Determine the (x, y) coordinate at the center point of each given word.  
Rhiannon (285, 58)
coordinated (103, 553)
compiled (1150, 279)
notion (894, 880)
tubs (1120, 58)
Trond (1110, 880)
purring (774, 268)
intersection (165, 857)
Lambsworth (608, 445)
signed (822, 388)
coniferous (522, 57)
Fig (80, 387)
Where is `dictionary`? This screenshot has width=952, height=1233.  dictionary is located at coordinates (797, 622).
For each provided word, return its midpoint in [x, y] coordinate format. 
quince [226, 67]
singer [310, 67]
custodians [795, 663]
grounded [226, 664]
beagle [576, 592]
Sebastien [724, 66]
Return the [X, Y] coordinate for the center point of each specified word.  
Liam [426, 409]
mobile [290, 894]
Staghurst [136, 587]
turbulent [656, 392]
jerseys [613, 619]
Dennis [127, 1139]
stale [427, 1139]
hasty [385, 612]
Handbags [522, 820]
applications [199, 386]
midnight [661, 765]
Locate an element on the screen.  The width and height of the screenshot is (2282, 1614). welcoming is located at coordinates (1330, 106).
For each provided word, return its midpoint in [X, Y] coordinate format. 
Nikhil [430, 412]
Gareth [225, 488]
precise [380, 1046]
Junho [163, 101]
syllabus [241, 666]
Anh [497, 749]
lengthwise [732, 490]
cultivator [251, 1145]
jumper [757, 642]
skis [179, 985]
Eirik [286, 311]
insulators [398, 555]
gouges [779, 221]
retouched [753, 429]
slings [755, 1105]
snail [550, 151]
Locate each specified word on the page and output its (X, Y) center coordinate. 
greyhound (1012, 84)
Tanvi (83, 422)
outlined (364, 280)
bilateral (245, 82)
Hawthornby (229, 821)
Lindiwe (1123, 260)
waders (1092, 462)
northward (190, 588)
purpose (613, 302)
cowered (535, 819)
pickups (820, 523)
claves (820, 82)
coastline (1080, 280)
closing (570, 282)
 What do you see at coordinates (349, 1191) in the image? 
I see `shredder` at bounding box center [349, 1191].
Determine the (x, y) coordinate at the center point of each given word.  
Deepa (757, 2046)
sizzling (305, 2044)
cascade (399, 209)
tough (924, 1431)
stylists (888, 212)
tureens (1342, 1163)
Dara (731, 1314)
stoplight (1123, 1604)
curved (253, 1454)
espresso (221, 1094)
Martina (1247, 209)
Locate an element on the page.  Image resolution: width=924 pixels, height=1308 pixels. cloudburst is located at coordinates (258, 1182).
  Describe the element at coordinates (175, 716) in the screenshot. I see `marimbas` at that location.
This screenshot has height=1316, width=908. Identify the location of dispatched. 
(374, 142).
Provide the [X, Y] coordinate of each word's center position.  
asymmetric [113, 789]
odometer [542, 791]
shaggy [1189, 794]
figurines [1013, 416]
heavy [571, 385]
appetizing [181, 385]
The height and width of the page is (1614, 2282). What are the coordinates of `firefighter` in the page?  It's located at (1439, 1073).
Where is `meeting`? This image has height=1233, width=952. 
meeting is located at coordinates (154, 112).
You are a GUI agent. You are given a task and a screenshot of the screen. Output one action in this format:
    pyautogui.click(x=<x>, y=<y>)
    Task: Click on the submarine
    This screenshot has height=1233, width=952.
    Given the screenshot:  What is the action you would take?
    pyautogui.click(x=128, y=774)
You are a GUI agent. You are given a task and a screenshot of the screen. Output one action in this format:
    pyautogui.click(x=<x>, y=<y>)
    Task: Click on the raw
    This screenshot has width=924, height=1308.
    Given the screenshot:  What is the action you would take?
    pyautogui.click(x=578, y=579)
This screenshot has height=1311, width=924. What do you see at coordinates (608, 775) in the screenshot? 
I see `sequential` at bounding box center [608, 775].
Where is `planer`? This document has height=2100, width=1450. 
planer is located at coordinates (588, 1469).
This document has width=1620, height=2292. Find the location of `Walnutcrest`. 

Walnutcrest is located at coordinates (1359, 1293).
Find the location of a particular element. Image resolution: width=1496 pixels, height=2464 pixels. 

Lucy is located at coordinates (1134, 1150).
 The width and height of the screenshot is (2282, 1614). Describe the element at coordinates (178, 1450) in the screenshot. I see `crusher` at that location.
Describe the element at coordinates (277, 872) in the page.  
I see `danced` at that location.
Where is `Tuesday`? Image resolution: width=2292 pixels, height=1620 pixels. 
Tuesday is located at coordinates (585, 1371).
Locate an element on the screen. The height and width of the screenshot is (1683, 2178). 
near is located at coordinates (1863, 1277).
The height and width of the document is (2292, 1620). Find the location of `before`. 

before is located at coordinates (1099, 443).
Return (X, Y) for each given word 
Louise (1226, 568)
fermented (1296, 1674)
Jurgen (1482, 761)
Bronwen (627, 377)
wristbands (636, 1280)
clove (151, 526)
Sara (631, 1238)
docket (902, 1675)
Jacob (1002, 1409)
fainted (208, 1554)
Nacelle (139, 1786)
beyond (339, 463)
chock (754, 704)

_ _ _ _ _ _ _

● **EXERCISE DETAILS**: Render the lines from the one containing "has height=2100, width=1450." through the last line as a JSON list of strings, one string per line, including both ends and leaving out blank lines.

● **RESULT OF THIS EXERCISE**:
[
  "Where is `planer`? This document has height=2100, width=1450. ",
  "planer is located at coordinates (588, 1469).",
  "This document has width=1620, height=2292. Find the location of `Walnutcrest`. ",
  "Walnutcrest is located at coordinates (1359, 1293).",
  "Find the location of a particular element. Image resolution: width=1496 pixels, height=2464 pixels. ",
  "Lucy is located at coordinates (1134, 1150).",
  " The width and height of the screenshot is (2282, 1614). Describe the element at coordinates (178, 1450) in the screenshot. I see `crusher` at that location.",
  "Describe the element at coordinates (277, 872) in the page.  ",
  "I see `danced` at that location.",
  "Where is `Tuesday`? Image resolution: width=2292 pixels, height=1620 pixels. ",
  "Tuesday is located at coordinates (585, 1371).",
  "Locate an element on the screen. The height and width of the screenshot is (1683, 2178). ",
  "near is located at coordinates (1863, 1277).",
  "The height and width of the document is (2292, 1620). Find the location of `before`. ",
  "before is located at coordinates (1099, 443).",
  "Return (X, Y) for each given word ",
  "Louise (1226, 568)",
  "fermented (1296, 1674)",
  "Jurgen (1482, 761)",
  "Bronwen (627, 377)",
  "wristbands (636, 1280)",
  "clove (151, 526)",
  "Sara (631, 1238)",
  "docket (902, 1675)",
  "Jacob (1002, 1409)",
  "fainted (208, 1554)",
  "Nacelle (139, 1786)",
  "beyond (339, 463)",
  "chock (754, 704)"
]